** EXERCISE REQUIREMENTS **
Set down a faithful copy of every record, and skip the pictures in it.

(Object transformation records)
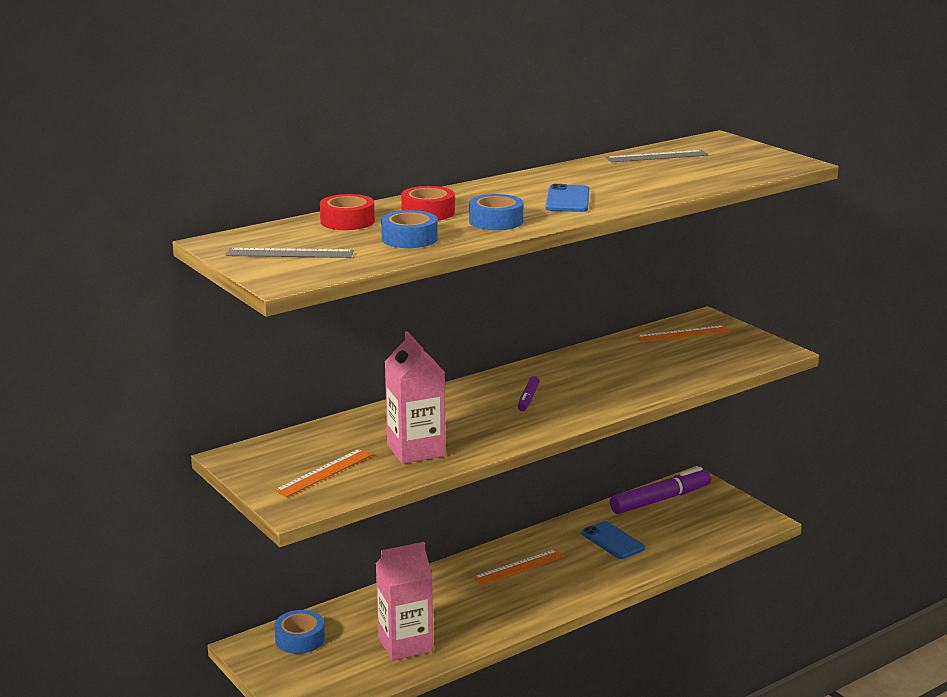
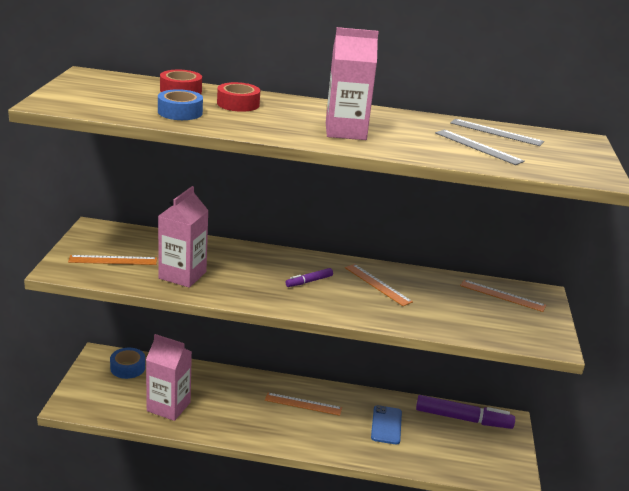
camera: 40 degrees right, 5 degrees up
(289, 253) = (98, 93): grey ruler -> grey ruler (478, 147)
(496, 221) = (259, 124): blue tape -> none
(568, 199) = (345, 131): blue phone -> pink carton
(583, 373) = (377, 284): none -> orange ruler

** EXERCISE RESPONSE **
camera: 40 degrees right, 5 degrees up
(289, 253) = (98, 93): grey ruler -> grey ruler (478, 147)
(496, 221) = (259, 124): blue tape -> none
(568, 199) = (345, 131): blue phone -> pink carton
(583, 373) = (377, 284): none -> orange ruler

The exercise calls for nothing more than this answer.